**RECORDS FOR THE EXERCISE**
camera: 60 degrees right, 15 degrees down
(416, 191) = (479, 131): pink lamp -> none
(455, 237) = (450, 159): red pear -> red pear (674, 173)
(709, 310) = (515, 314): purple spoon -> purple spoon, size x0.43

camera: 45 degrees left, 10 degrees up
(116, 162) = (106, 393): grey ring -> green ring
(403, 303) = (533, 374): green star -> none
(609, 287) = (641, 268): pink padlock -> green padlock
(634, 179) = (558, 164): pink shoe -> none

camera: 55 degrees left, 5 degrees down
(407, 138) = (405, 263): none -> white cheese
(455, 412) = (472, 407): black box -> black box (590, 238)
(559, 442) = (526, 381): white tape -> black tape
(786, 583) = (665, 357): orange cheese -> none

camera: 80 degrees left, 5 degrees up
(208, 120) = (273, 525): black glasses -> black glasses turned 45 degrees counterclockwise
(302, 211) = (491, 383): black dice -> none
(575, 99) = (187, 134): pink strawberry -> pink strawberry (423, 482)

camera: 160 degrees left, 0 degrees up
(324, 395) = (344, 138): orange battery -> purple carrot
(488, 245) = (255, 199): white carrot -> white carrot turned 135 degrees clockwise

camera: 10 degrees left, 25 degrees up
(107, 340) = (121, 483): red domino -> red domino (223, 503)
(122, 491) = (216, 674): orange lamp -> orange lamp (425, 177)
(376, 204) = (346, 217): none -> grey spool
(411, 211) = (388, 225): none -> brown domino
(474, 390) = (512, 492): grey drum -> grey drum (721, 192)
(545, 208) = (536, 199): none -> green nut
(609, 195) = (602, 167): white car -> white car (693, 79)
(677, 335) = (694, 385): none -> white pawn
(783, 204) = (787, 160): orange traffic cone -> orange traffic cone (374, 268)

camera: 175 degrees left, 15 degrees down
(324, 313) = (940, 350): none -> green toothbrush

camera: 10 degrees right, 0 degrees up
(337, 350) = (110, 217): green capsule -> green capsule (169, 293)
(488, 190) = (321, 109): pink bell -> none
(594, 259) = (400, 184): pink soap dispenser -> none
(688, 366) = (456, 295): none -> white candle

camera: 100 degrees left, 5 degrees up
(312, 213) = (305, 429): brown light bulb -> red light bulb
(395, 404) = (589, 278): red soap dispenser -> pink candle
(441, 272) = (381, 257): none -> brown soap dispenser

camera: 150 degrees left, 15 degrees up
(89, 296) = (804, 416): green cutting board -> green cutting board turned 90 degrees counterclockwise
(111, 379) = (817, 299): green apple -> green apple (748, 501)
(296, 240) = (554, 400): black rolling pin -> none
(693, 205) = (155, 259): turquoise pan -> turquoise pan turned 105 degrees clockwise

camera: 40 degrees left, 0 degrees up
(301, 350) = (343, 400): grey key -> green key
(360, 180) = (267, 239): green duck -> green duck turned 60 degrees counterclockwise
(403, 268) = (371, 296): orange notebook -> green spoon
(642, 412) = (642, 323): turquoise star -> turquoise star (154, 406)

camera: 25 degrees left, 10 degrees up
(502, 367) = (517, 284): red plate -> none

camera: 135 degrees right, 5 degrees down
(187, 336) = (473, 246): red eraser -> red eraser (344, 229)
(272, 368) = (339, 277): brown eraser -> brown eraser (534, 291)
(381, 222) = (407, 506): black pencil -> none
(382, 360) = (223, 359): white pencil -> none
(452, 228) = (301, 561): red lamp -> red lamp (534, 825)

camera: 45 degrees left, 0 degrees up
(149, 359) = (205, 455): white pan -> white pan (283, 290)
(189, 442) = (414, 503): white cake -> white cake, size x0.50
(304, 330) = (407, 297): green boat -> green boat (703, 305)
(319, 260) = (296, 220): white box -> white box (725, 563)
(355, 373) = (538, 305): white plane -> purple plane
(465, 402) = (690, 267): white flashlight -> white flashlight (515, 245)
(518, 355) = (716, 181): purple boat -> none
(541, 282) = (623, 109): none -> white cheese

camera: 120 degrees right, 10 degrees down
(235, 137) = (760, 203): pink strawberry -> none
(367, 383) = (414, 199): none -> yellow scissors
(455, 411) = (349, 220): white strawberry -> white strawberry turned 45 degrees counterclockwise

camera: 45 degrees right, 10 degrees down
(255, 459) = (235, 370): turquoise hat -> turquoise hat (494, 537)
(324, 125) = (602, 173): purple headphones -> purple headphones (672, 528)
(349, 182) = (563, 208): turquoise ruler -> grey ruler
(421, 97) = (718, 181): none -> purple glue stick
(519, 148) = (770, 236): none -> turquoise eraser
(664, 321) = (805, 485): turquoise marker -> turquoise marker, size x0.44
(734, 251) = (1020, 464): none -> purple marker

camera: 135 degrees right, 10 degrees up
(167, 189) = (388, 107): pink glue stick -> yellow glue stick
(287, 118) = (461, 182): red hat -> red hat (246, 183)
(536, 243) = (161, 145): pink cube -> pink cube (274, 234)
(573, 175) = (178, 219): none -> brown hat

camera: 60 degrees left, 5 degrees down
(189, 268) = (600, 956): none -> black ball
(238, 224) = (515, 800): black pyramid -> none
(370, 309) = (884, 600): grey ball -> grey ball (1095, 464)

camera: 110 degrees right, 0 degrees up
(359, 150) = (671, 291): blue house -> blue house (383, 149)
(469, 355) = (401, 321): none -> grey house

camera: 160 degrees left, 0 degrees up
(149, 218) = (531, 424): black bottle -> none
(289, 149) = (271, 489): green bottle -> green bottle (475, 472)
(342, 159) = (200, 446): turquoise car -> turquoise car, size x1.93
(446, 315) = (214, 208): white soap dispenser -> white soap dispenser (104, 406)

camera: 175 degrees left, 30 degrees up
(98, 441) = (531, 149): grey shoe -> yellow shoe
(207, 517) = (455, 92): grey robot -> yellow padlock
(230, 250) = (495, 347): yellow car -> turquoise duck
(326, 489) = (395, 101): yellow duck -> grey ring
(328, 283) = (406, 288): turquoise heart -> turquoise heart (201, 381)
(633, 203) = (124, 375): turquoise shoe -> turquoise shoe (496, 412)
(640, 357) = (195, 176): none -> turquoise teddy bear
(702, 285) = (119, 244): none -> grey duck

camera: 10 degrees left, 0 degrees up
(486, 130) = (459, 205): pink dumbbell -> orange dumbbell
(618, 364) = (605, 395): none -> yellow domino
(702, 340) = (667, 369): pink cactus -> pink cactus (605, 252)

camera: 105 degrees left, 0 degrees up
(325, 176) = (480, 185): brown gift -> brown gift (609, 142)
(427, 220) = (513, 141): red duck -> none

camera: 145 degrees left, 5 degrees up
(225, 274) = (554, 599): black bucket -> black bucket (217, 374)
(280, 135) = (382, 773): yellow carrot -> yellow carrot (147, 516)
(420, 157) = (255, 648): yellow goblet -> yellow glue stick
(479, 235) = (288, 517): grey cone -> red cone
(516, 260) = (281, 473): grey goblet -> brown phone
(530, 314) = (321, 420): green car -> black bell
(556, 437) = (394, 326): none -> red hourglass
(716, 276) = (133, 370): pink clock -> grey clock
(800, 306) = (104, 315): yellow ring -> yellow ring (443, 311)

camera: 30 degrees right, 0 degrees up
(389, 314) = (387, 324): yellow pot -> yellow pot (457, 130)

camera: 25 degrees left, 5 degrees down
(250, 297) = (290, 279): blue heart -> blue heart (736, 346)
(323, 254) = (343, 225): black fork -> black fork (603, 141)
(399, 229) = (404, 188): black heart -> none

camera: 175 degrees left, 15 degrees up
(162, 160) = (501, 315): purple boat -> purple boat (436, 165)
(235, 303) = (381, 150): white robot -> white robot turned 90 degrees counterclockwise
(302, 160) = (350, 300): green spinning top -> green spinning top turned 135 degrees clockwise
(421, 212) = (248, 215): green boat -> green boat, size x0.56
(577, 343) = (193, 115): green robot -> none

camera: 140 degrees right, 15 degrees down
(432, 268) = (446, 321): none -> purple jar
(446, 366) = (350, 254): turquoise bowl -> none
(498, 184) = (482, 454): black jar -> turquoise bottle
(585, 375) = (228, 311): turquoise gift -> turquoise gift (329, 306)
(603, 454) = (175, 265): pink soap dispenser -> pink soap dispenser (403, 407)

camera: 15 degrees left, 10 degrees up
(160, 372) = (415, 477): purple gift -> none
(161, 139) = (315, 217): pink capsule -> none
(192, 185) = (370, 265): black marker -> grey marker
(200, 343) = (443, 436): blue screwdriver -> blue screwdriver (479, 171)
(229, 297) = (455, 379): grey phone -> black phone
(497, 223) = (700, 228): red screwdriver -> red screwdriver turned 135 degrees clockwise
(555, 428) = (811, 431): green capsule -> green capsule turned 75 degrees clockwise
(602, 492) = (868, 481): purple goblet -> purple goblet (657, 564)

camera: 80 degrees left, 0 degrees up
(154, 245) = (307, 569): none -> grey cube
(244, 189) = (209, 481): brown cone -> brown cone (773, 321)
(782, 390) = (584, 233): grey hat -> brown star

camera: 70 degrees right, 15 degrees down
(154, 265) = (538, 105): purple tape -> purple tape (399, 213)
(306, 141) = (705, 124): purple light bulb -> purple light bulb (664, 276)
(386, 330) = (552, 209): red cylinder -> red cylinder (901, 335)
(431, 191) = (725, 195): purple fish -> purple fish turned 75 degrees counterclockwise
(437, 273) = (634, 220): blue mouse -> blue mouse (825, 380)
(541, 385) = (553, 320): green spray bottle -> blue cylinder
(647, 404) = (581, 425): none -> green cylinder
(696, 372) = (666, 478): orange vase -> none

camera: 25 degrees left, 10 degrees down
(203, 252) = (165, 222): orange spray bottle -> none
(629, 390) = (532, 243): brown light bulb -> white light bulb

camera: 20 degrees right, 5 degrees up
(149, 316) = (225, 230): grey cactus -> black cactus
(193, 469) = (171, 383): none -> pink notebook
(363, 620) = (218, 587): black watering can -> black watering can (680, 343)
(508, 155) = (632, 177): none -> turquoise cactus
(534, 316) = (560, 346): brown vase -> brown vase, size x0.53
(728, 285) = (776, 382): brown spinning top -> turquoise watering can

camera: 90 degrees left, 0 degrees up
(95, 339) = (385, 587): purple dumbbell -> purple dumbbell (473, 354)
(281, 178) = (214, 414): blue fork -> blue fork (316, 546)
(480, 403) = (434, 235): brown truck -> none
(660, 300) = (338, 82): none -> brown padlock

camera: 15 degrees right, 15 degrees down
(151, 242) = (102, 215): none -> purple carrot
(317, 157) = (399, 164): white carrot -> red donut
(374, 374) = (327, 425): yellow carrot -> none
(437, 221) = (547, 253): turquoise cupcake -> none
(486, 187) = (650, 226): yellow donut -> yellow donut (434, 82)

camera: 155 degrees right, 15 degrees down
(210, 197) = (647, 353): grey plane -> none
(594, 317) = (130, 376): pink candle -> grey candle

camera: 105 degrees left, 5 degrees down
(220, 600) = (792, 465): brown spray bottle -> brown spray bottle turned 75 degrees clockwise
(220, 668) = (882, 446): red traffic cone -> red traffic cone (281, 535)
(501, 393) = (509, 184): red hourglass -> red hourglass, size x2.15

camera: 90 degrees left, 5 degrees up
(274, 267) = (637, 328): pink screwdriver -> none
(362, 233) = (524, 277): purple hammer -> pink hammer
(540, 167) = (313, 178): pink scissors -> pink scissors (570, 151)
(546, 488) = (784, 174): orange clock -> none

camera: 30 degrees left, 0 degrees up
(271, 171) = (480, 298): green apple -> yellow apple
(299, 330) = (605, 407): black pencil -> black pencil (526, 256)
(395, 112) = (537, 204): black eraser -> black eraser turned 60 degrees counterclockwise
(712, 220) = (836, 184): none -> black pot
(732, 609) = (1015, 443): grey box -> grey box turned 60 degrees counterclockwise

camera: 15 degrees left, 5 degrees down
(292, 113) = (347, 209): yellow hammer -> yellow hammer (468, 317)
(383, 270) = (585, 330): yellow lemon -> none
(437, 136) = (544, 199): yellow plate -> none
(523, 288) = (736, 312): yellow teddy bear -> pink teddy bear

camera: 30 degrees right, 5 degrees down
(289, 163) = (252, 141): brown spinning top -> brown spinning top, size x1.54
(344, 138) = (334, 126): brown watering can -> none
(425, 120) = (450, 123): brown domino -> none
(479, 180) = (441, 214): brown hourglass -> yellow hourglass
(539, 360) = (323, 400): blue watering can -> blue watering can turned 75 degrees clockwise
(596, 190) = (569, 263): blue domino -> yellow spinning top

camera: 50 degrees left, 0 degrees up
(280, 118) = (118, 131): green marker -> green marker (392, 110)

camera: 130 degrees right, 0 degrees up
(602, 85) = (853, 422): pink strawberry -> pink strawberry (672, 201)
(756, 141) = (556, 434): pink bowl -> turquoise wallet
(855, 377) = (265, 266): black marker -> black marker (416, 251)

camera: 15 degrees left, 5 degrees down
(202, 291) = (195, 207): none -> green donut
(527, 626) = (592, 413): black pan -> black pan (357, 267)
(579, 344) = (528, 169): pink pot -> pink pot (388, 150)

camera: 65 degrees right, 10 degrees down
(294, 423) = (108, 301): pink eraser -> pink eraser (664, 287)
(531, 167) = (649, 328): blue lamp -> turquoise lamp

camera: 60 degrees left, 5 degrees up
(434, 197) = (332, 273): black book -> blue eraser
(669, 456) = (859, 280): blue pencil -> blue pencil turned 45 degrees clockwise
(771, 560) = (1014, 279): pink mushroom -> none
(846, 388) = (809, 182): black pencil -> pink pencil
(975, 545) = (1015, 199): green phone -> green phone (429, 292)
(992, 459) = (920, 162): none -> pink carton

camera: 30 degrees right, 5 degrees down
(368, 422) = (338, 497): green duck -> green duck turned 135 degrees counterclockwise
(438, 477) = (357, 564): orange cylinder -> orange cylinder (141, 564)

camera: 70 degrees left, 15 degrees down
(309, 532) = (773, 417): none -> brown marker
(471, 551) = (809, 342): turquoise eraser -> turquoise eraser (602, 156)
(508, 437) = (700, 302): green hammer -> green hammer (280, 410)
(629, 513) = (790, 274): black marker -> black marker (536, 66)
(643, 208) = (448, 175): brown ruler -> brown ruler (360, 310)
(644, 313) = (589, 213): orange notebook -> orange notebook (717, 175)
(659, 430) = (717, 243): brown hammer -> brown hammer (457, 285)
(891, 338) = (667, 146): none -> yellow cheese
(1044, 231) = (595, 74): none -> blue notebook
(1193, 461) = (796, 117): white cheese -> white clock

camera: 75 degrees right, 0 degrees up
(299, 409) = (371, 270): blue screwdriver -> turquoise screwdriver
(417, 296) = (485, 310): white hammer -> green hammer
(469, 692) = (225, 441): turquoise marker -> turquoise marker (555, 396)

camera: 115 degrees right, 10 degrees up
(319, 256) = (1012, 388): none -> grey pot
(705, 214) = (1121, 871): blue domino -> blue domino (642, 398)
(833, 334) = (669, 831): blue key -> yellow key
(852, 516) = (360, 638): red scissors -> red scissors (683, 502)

**TASK DESCRIPTION**
From the records above, give again exactly the lines running from the line with "(488, 190) = (321, 109): pink bell -> none" to the line with "(518, 355) = (716, 181): purple boat -> none", inclusive.

**RESULT BELOW**
(488, 190) = (321, 109): pink bell -> none
(594, 259) = (400, 184): pink soap dispenser -> none
(688, 366) = (456, 295): none -> white candle

camera: 100 degrees left, 5 degrees up
(312, 213) = (305, 429): brown light bulb -> red light bulb
(395, 404) = (589, 278): red soap dispenser -> pink candle
(441, 272) = (381, 257): none -> brown soap dispenser

camera: 150 degrees left, 15 degrees up
(89, 296) = (804, 416): green cutting board -> green cutting board turned 90 degrees counterclockwise
(111, 379) = (817, 299): green apple -> green apple (748, 501)
(296, 240) = (554, 400): black rolling pin -> none
(693, 205) = (155, 259): turquoise pan -> turquoise pan turned 105 degrees clockwise

camera: 40 degrees left, 0 degrees up
(301, 350) = (343, 400): grey key -> green key
(360, 180) = (267, 239): green duck -> green duck turned 60 degrees counterclockwise
(403, 268) = (371, 296): orange notebook -> green spoon
(642, 412) = (642, 323): turquoise star -> turquoise star (154, 406)

camera: 25 degrees left, 10 degrees up
(502, 367) = (517, 284): red plate -> none

camera: 135 degrees right, 5 degrees down
(187, 336) = (473, 246): red eraser -> red eraser (344, 229)
(272, 368) = (339, 277): brown eraser -> brown eraser (534, 291)
(381, 222) = (407, 506): black pencil -> none
(382, 360) = (223, 359): white pencil -> none
(452, 228) = (301, 561): red lamp -> red lamp (534, 825)

camera: 45 degrees left, 0 degrees up
(149, 359) = (205, 455): white pan -> white pan (283, 290)
(189, 442) = (414, 503): white cake -> white cake, size x0.50
(304, 330) = (407, 297): green boat -> green boat (703, 305)
(319, 260) = (296, 220): white box -> white box (725, 563)
(355, 373) = (538, 305): white plane -> purple plane
(465, 402) = (690, 267): white flashlight -> white flashlight (515, 245)
(518, 355) = (716, 181): purple boat -> none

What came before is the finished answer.